> _PROBLEM STATEMENT_:
Copies of all lines containing the string "yellow" are needed from the data below.

(Source records)

----------

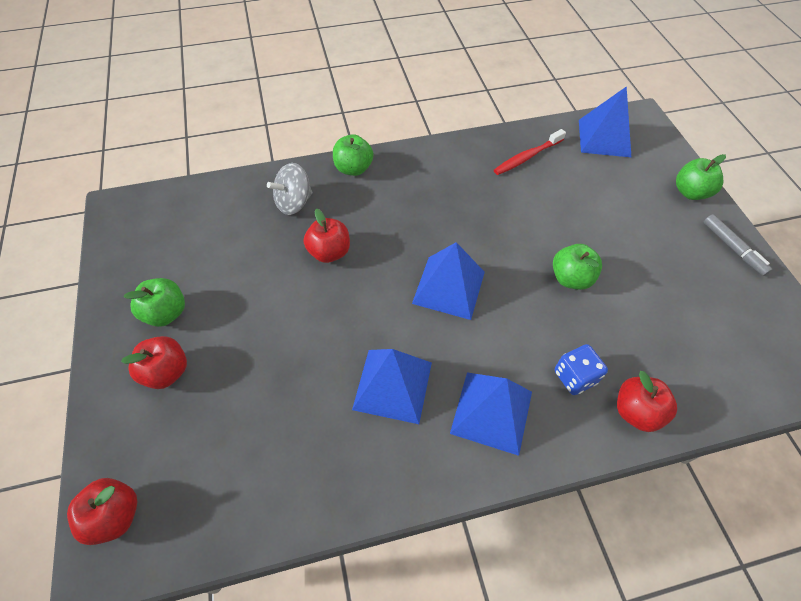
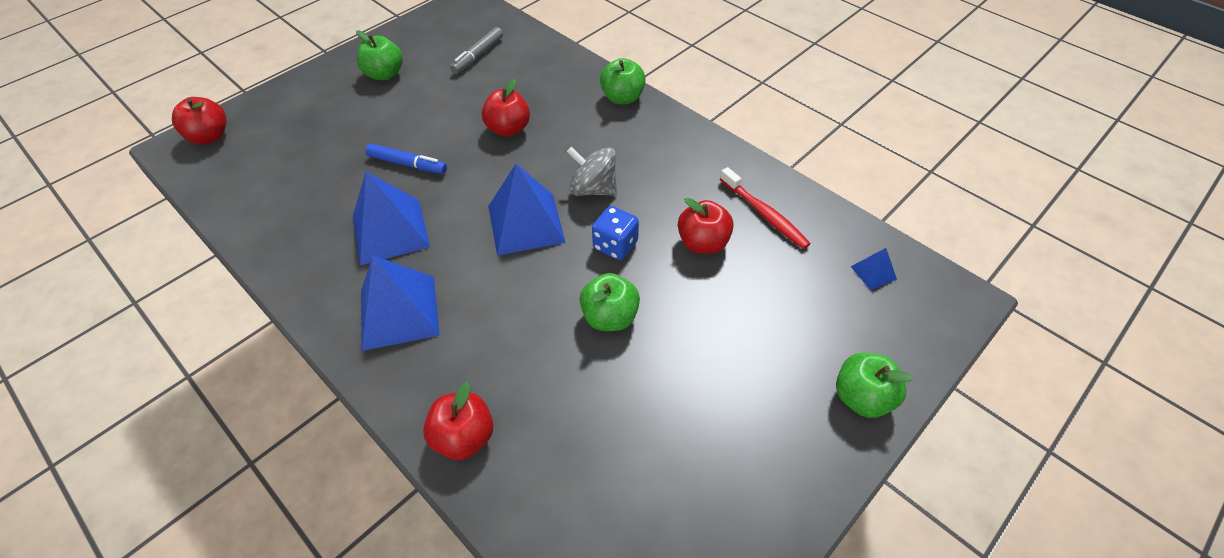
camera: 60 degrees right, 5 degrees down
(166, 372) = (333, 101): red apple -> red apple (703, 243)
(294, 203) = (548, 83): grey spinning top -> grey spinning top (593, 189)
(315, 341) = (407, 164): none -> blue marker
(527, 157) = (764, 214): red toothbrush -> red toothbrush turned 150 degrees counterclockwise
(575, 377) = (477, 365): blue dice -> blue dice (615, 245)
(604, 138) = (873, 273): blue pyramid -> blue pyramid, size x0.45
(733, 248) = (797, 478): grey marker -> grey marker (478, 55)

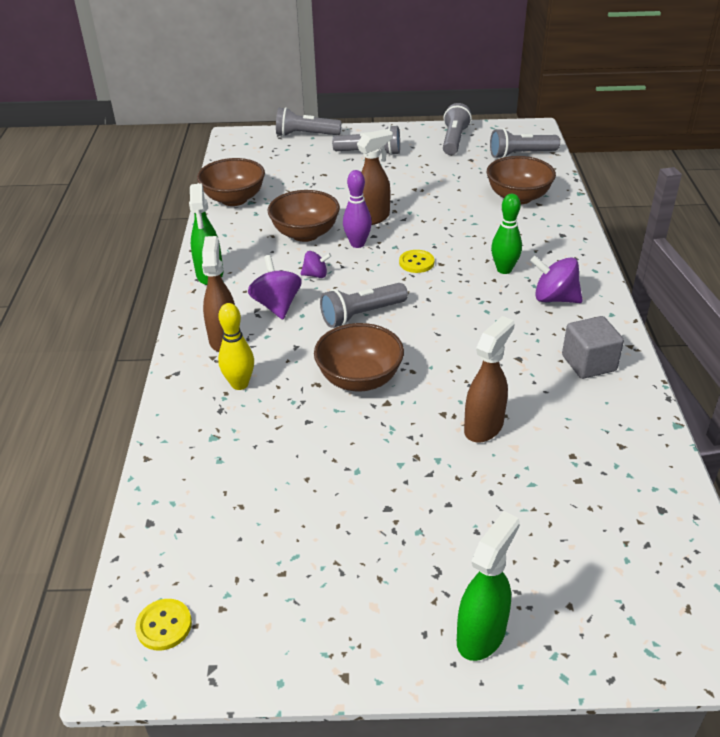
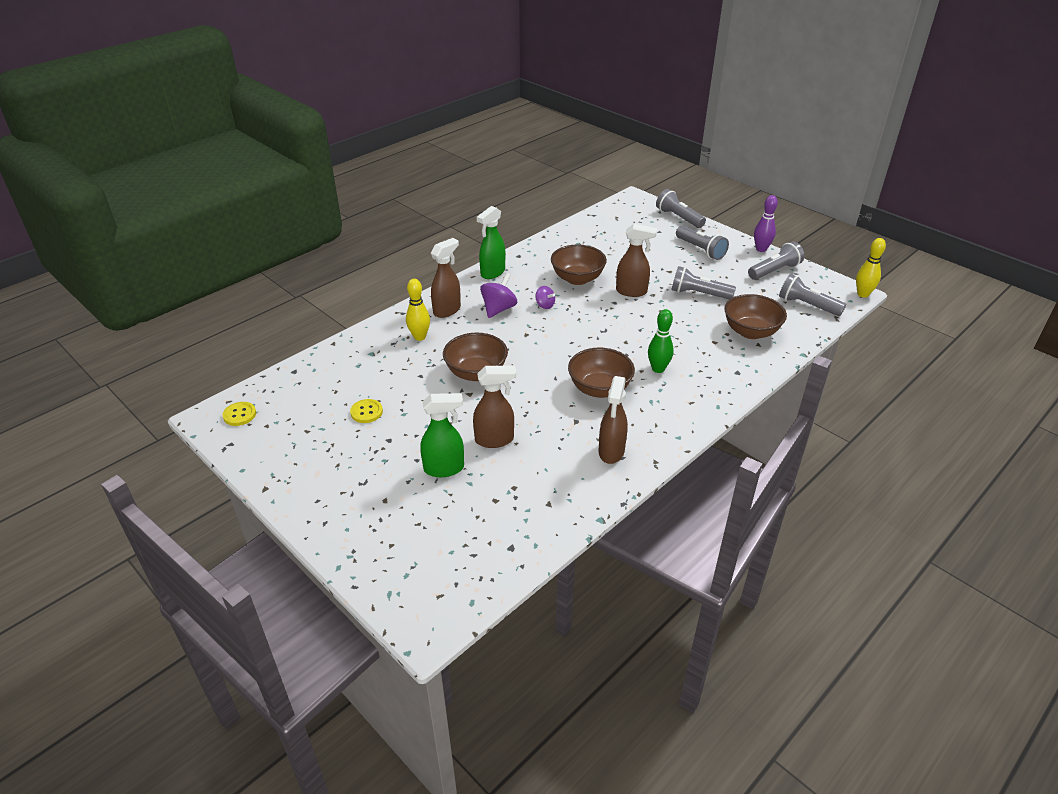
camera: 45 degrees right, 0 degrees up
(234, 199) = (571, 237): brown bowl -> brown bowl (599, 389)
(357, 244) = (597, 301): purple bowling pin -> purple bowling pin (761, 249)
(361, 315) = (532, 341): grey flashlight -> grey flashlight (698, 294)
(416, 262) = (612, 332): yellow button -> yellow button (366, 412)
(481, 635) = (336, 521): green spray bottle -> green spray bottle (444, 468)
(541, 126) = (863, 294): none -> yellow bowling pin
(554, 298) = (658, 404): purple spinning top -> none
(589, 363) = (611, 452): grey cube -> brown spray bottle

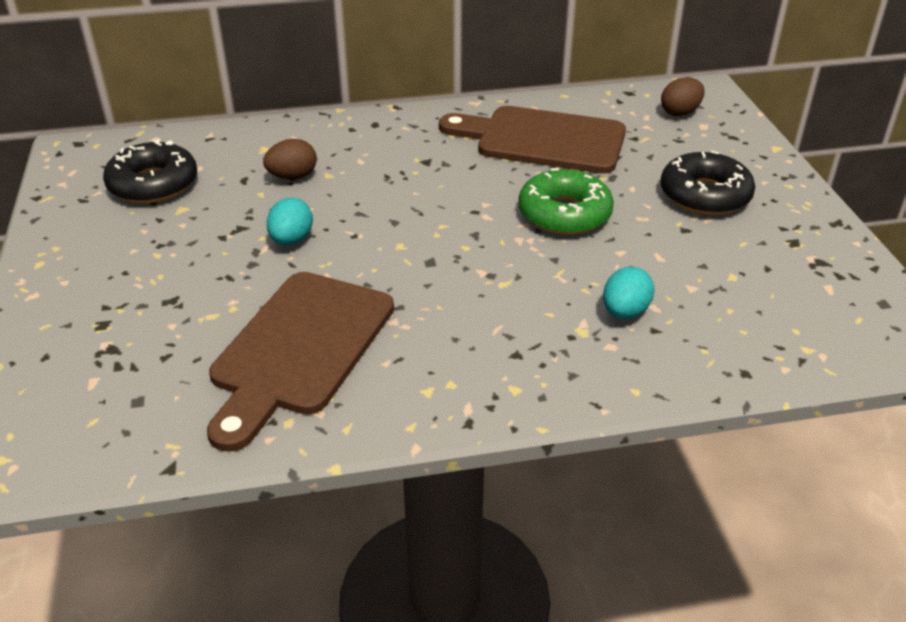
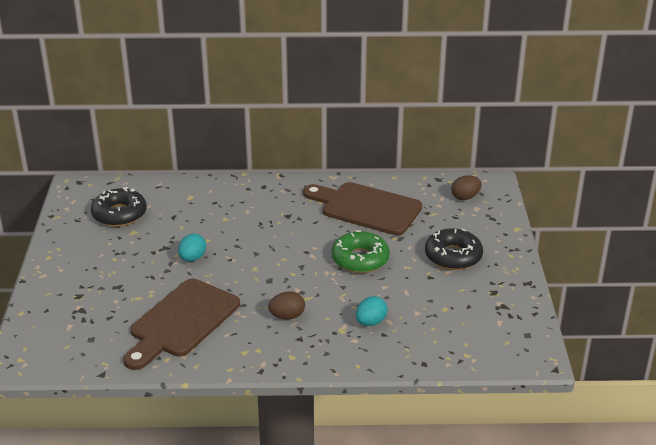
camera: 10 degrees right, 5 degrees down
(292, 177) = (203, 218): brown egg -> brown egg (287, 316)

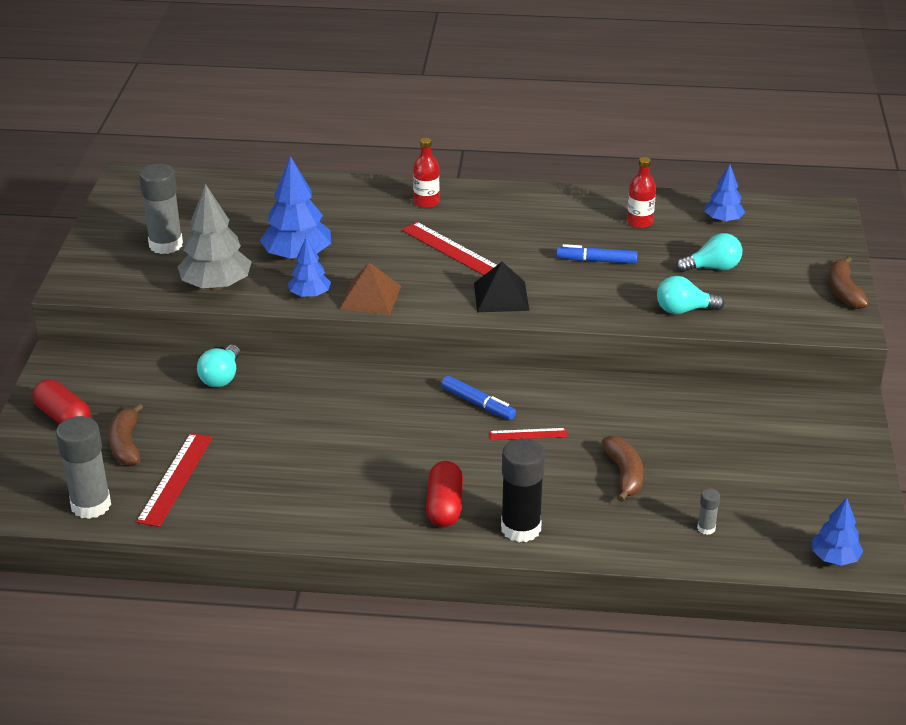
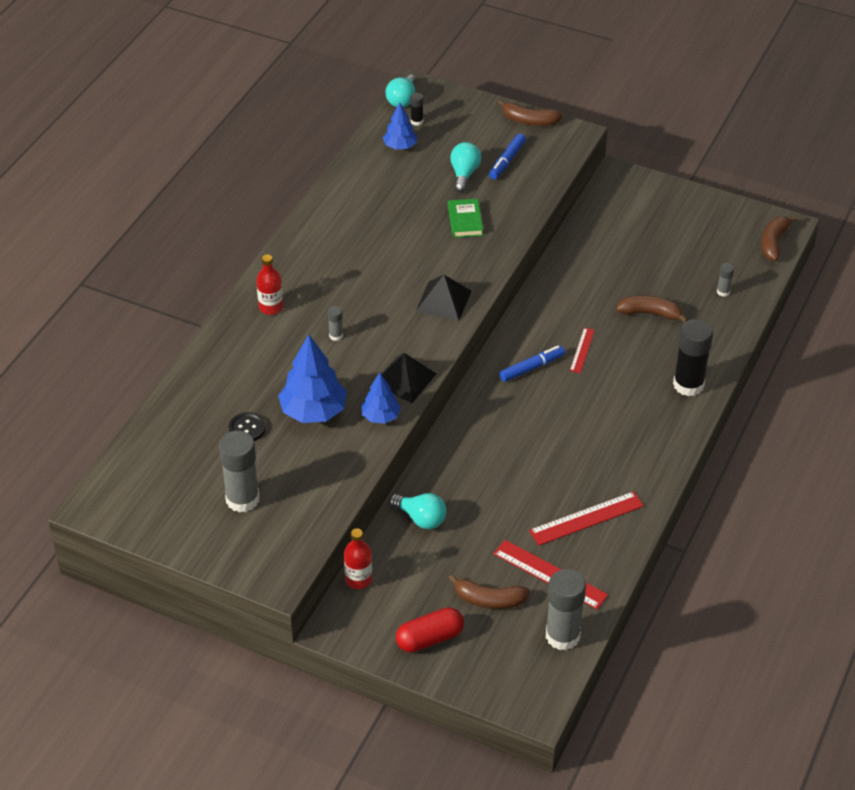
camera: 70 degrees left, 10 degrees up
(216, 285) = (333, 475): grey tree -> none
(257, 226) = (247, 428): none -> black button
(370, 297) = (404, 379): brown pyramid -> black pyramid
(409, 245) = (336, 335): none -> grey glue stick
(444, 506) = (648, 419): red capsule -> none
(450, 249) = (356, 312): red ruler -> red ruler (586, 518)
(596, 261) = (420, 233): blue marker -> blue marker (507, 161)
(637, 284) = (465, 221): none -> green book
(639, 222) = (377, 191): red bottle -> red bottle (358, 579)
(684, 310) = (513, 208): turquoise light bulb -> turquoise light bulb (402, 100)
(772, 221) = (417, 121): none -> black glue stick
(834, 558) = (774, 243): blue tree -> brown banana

----------

> _ANSWER TO THIS PROBLEM_:
(416, 262) = (612, 332): yellow button -> yellow button (366, 412)
(541, 126) = (863, 294): none -> yellow bowling pin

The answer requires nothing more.